§ PROBLEM TO SOLVE
Look through the records below for the line with "XT1: 20MHz (XI, XO) -> 25MHz (XI, XO)". Return that line and each one after it up to and including the line with "C201: 33nF (GND, VCTRL) -> 33nF (3V3, GND)", exactly.

§ THE RECORDS
:::::
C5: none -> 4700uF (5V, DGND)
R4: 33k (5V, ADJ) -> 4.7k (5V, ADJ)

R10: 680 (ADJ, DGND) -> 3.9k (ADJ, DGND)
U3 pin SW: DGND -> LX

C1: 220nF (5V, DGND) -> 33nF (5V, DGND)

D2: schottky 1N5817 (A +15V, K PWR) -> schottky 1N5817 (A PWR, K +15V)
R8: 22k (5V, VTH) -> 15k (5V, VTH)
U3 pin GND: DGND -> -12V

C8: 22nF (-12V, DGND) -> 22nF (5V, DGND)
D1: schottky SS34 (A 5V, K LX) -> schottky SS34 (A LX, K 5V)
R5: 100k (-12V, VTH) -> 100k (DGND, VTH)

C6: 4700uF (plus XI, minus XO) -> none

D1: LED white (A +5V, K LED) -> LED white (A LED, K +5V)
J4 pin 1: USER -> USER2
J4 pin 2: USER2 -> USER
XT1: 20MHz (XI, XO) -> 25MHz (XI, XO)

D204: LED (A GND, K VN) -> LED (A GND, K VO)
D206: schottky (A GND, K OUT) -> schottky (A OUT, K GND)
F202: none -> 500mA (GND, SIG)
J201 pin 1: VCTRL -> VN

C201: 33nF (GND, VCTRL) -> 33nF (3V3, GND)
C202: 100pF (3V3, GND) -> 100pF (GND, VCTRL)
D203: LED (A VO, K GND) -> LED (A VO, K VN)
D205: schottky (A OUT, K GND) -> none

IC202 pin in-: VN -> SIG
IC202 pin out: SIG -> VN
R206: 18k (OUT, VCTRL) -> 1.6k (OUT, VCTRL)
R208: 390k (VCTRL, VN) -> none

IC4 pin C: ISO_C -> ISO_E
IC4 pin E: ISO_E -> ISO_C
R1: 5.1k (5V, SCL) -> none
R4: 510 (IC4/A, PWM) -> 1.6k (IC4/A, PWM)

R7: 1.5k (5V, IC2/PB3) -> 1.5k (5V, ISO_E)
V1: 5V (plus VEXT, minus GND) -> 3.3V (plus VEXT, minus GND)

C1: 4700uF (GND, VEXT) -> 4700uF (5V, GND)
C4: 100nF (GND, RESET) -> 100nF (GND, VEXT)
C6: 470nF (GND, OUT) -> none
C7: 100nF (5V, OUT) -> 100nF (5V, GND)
:::::
§ EXERCISE OUTPUT
XT1: 20MHz (XI, XO) -> 25MHz (XI, XO)

D204: LED (A GND, K VN) -> LED (A GND, K VO)
D206: schottky (A GND, K OUT) -> schottky (A OUT, K GND)
F202: none -> 500mA (GND, SIG)
J201 pin 1: VCTRL -> VN

C201: 33nF (GND, VCTRL) -> 33nF (3V3, GND)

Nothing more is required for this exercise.